Records from a collection>
****************

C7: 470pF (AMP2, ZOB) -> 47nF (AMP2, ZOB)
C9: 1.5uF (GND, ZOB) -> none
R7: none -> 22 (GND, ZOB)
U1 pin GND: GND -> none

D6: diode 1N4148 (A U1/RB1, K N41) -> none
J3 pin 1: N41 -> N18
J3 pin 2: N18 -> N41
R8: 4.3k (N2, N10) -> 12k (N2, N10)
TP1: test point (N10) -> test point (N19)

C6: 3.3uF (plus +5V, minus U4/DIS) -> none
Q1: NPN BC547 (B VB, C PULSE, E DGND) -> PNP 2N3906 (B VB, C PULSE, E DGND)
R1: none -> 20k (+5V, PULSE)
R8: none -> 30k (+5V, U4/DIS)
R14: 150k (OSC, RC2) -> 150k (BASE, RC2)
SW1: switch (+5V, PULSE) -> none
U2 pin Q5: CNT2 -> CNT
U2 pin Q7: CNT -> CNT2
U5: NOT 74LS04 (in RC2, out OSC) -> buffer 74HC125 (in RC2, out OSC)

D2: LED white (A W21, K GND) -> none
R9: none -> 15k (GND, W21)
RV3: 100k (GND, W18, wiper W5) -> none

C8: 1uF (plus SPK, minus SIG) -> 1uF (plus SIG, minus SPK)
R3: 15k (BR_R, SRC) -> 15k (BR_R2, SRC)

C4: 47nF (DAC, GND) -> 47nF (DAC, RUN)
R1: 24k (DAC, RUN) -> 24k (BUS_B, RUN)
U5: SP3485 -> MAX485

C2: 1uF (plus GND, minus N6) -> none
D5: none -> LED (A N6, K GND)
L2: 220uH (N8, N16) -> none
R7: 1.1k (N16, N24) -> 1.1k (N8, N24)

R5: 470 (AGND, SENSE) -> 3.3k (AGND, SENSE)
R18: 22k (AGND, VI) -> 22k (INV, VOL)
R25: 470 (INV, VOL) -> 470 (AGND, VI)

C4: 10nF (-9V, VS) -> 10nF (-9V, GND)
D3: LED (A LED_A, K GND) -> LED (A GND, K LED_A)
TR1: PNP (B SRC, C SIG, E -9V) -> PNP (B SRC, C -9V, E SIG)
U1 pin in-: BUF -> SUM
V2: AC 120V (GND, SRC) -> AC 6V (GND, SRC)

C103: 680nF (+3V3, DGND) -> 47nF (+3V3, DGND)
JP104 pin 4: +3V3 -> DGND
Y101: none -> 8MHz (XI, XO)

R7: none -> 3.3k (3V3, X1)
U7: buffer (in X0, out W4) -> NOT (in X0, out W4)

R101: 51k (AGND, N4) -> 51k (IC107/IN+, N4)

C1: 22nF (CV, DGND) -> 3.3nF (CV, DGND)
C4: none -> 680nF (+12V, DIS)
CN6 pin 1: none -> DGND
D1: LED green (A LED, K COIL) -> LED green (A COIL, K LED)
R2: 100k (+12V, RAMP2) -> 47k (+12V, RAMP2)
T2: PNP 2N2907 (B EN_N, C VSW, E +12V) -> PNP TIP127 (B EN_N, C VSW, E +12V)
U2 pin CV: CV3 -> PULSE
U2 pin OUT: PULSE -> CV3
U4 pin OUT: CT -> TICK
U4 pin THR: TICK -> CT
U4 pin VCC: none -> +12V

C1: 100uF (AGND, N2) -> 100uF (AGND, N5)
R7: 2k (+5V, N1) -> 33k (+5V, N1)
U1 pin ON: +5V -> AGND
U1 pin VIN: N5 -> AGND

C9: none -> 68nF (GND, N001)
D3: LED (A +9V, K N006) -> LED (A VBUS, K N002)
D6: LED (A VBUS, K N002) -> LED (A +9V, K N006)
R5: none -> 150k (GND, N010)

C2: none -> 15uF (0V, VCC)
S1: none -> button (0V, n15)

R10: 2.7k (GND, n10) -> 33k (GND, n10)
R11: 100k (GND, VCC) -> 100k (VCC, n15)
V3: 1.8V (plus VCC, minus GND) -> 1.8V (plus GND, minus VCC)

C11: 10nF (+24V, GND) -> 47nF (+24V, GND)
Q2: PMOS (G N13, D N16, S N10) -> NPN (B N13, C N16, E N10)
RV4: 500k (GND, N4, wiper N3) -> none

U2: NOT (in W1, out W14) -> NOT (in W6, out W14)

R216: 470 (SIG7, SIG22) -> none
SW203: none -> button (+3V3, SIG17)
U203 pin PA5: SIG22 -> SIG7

****************

BRIEF>
Could you transcribe the entries exactly, from the first line through the line containing "RV3: 100k (GND, W18, wiper W5) -> none", and give nothing more?

TASK SOLUTION>
C7: 470pF (AMP2, ZOB) -> 47nF (AMP2, ZOB)
C9: 1.5uF (GND, ZOB) -> none
R7: none -> 22 (GND, ZOB)
U1 pin GND: GND -> none

D6: diode 1N4148 (A U1/RB1, K N41) -> none
J3 pin 1: N41 -> N18
J3 pin 2: N18 -> N41
R8: 4.3k (N2, N10) -> 12k (N2, N10)
TP1: test point (N10) -> test point (N19)

C6: 3.3uF (plus +5V, minus U4/DIS) -> none
Q1: NPN BC547 (B VB, C PULSE, E DGND) -> PNP 2N3906 (B VB, C PULSE, E DGND)
R1: none -> 20k (+5V, PULSE)
R8: none -> 30k (+5V, U4/DIS)
R14: 150k (OSC, RC2) -> 150k (BASE, RC2)
SW1: switch (+5V, PULSE) -> none
U2 pin Q5: CNT2 -> CNT
U2 pin Q7: CNT -> CNT2
U5: NOT 74LS04 (in RC2, out OSC) -> buffer 74HC125 (in RC2, out OSC)

D2: LED white (A W21, K GND) -> none
R9: none -> 15k (GND, W21)
RV3: 100k (GND, W18, wiper W5) -> none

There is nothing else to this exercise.